▶ [Records supplied]:
((

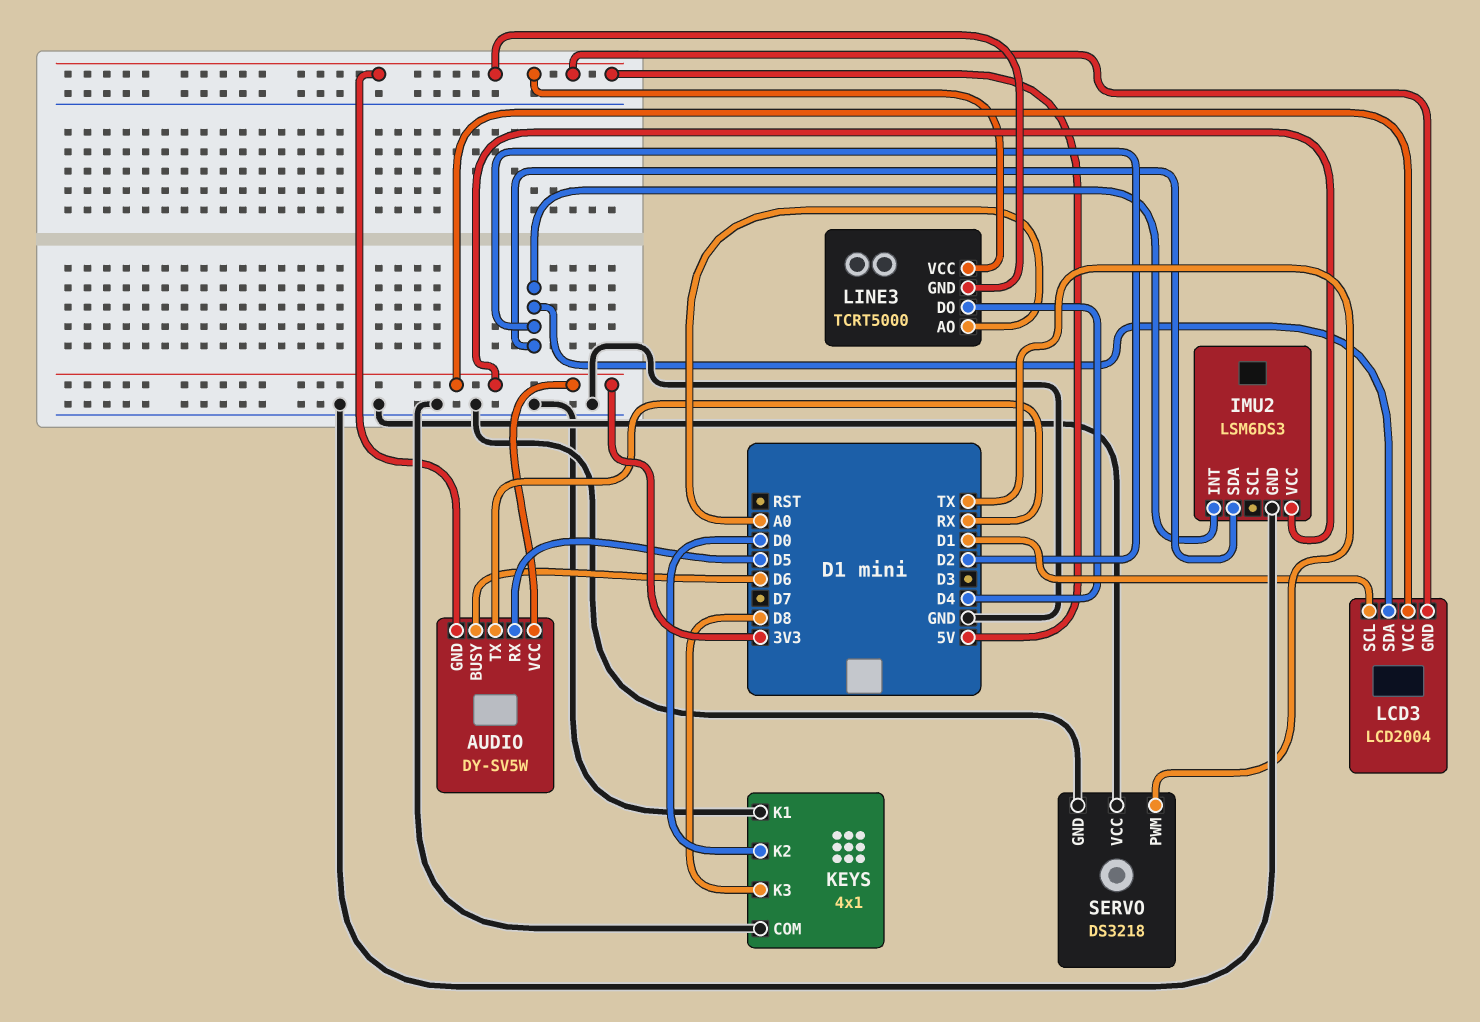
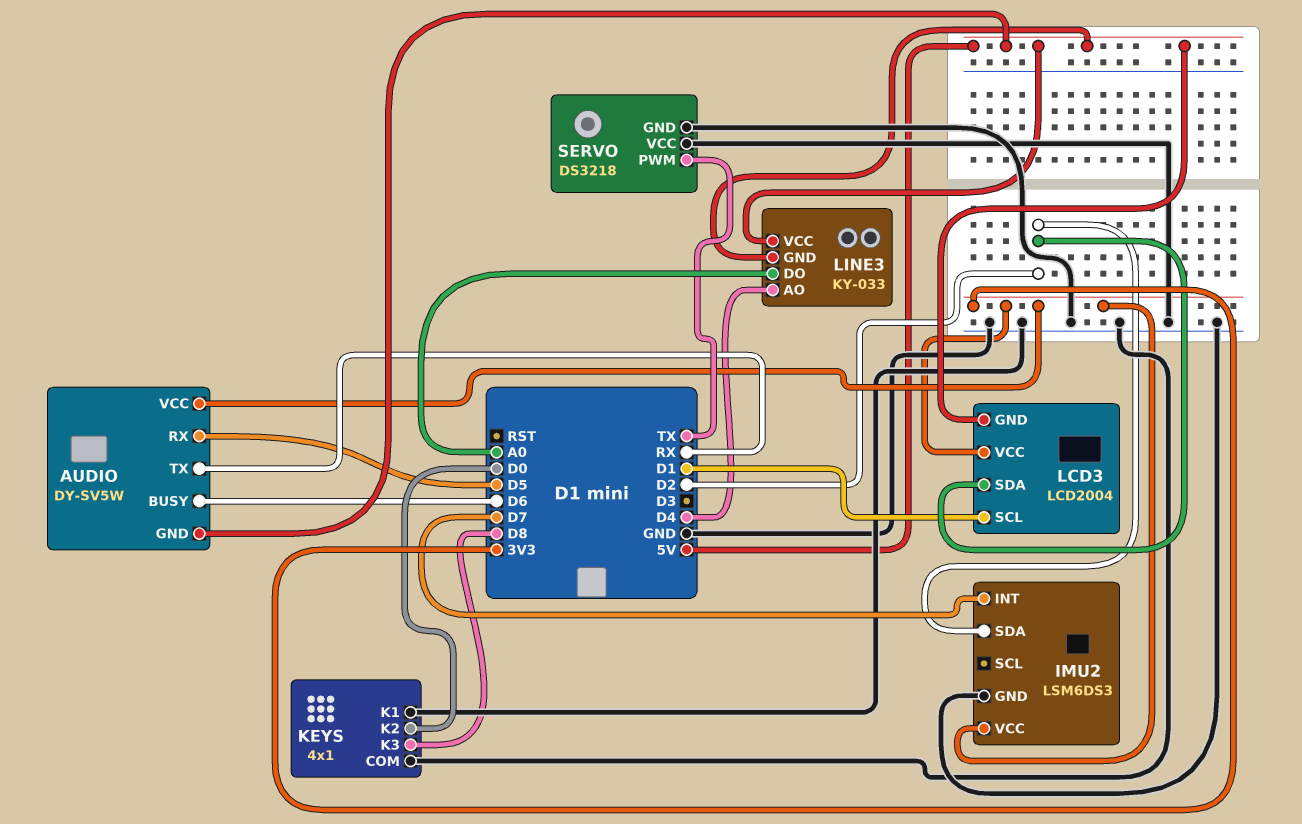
IMU2 pin INT: D2 -> D7
LINE3: TCRT5000 -> KY-033
LINE3 pin AO: A0 -> D4
LINE3 pin DO: D4 -> A0

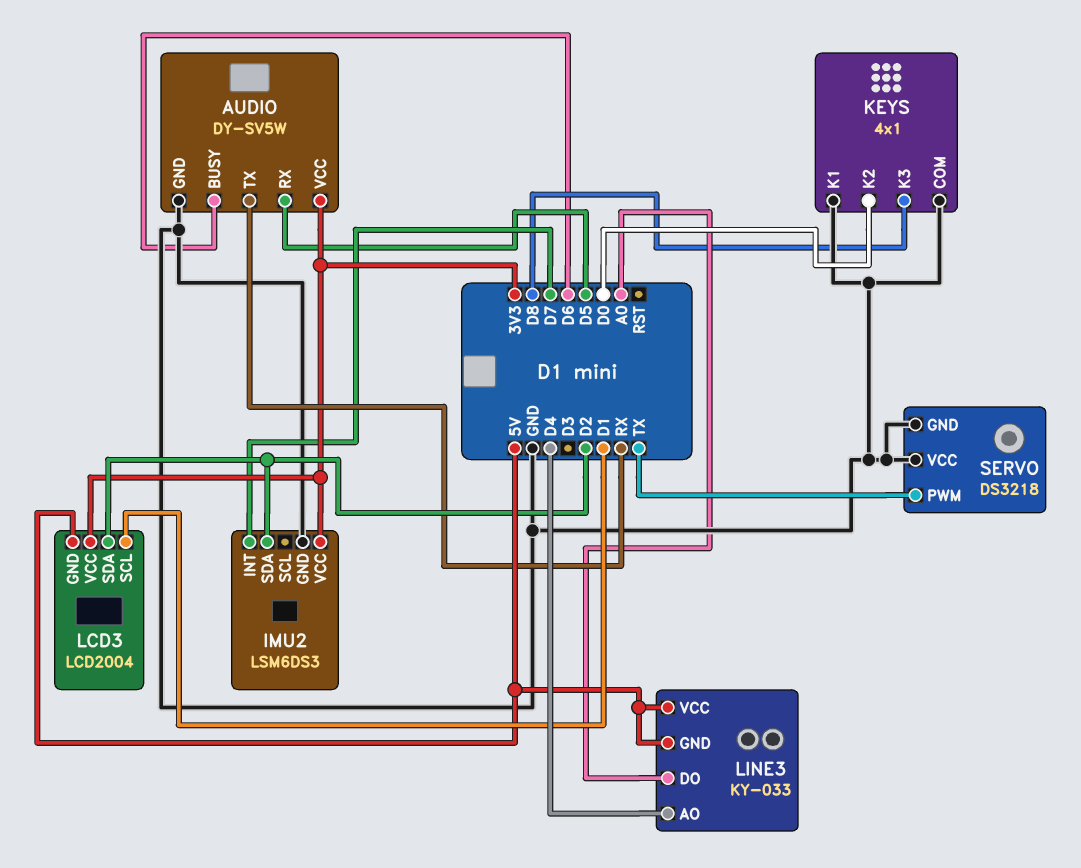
AUDIO pin GND: 5V -> GND

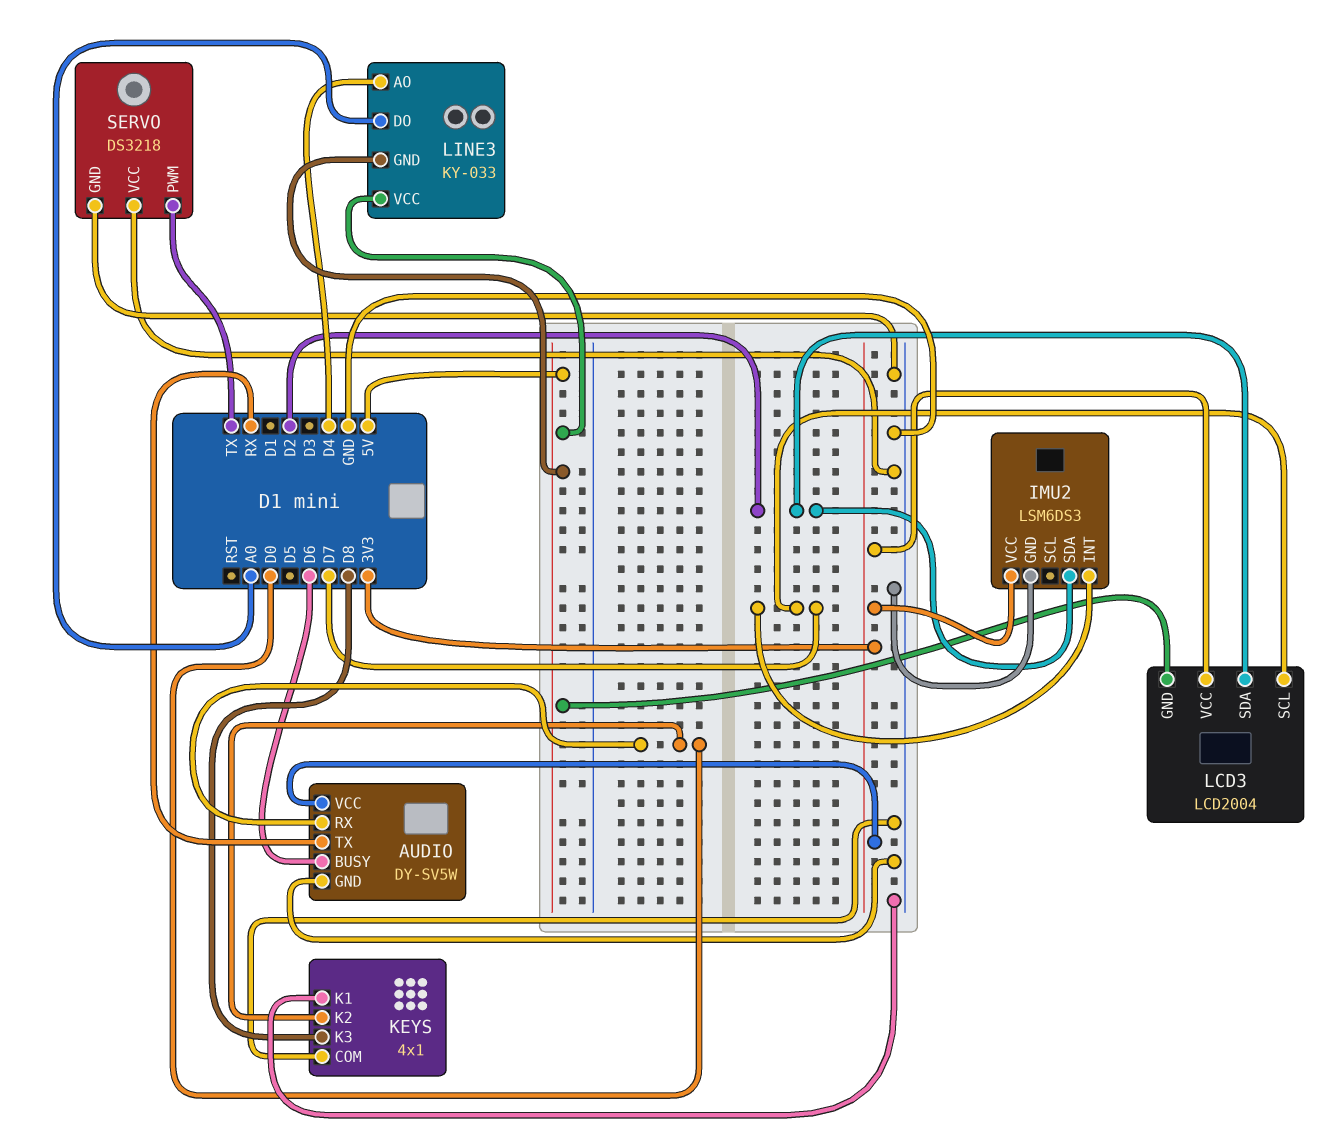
AUDIO pin RX: D5 -> D0
LCD3 pin SCL: D1 -> D7

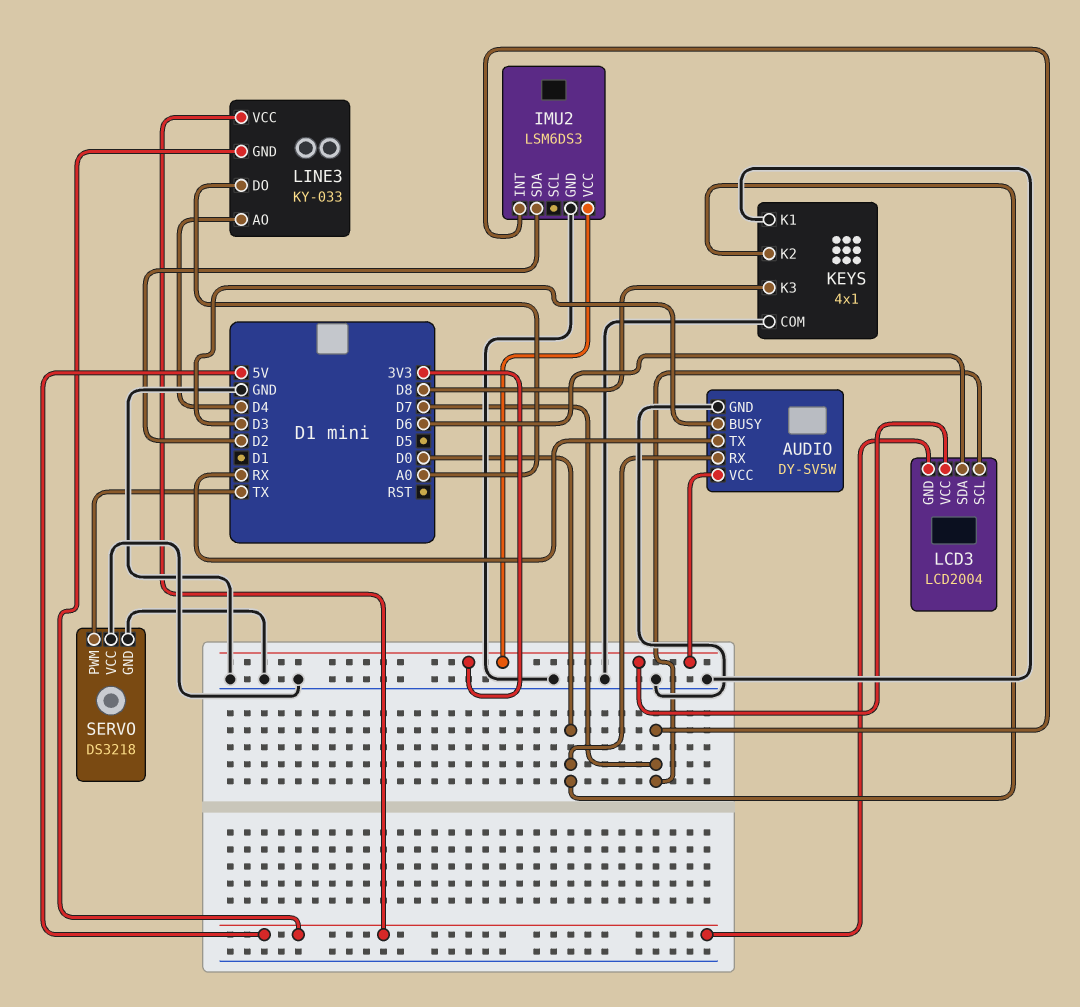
AUDIO pin BUSY: D6 -> D3
LCD3 pin SDA: D2 -> D6

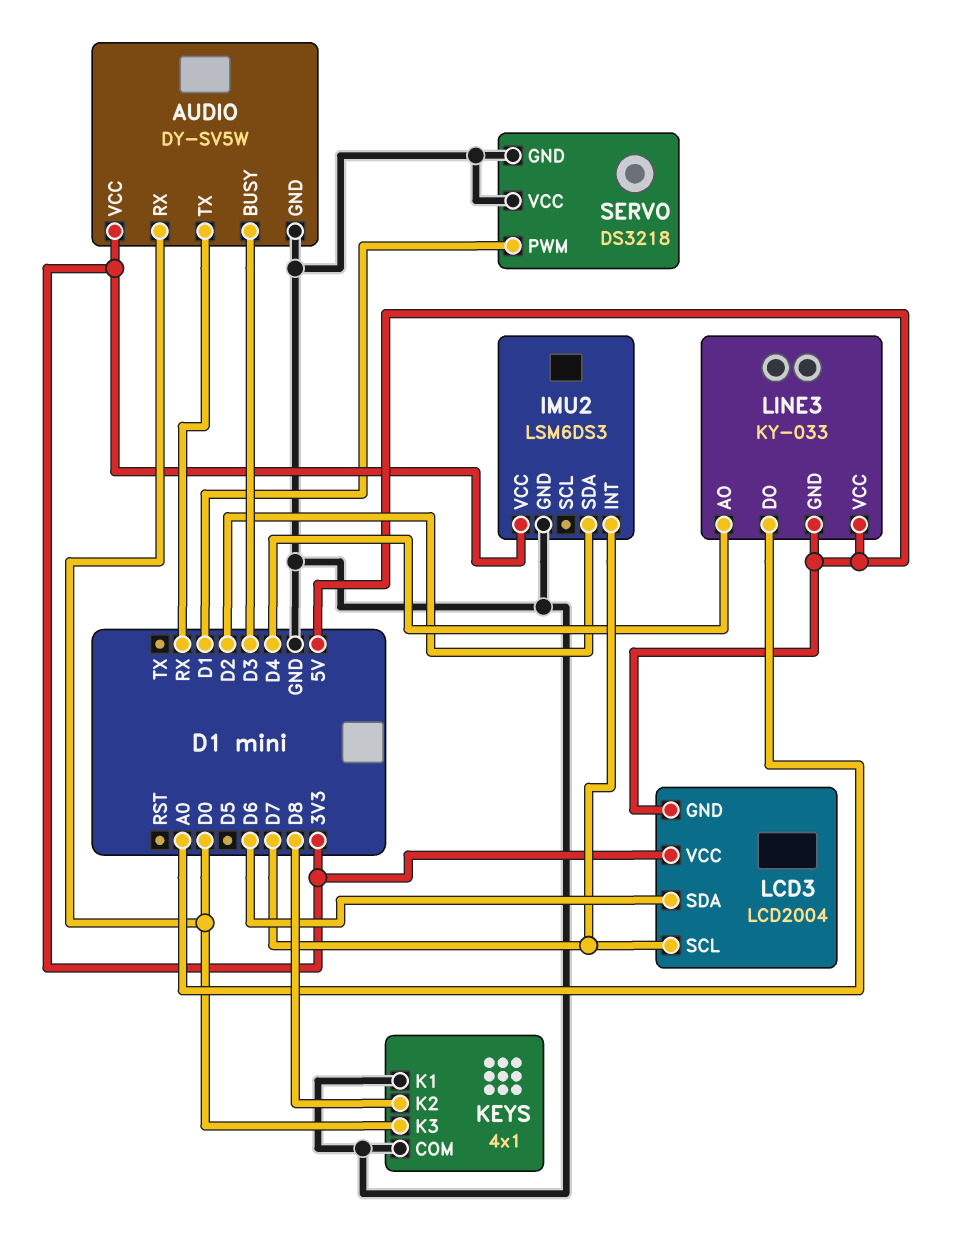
KEYS pin K2: D0 -> D8
KEYS pin K3: D8 -> D0
SERVO pin PWM: TX -> D1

))

▶ [Work to complete]: Every record must be copied exactly, with images dropped from the result.

▶ [Exercise result]:
IMU2 pin INT: D2 -> D7
LINE3: TCRT5000 -> KY-033
LINE3 pin AO: A0 -> D4
LINE3 pin DO: D4 -> A0

AUDIO pin GND: 5V -> GND

AUDIO pin RX: D5 -> D0
LCD3 pin SCL: D1 -> D7

AUDIO pin BUSY: D6 -> D3
LCD3 pin SDA: D2 -> D6

KEYS pin K2: D0 -> D8
KEYS pin K3: D8 -> D0
SERVO pin PWM: TX -> D1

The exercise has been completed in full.